# DATASET CONTENT:
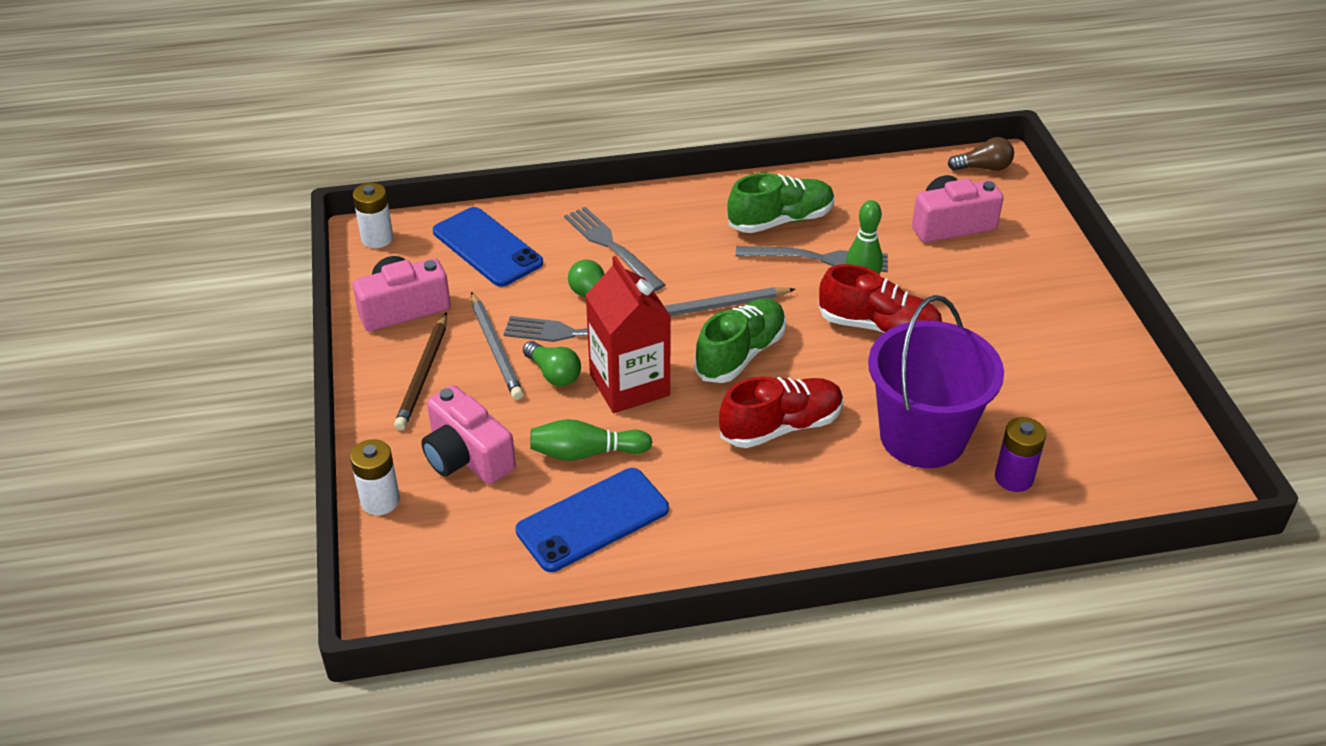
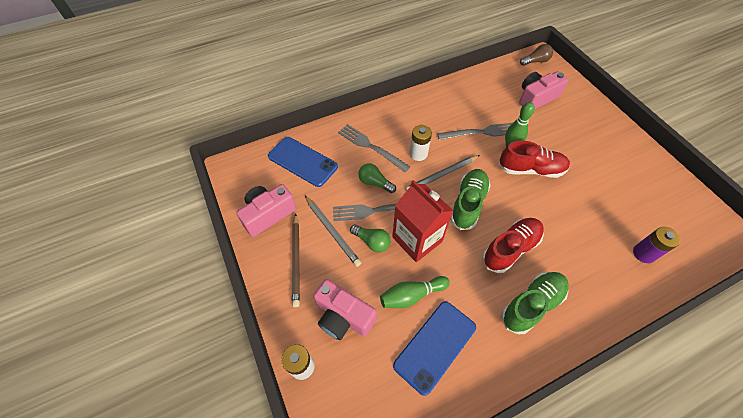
camera: 15 degrees left, 15 degrees up
white battery [353,183,394,248] -> white battery moved to [410,125,432,161]
green shoe [727,173,834,233] -> green shoe moved to [501,272,569,334]
purple bucket [868,295,1004,468] -> none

# EXERCISE DETAILS:
Before handing back the copy, remove the pictures; otherwise print the data exactly.

# RESPONSE BOX:
camera: 15 degrees left, 15 degrees up
white battery [353,183,394,248] -> white battery moved to [410,125,432,161]
green shoe [727,173,834,233] -> green shoe moved to [501,272,569,334]
purple bucket [868,295,1004,468] -> none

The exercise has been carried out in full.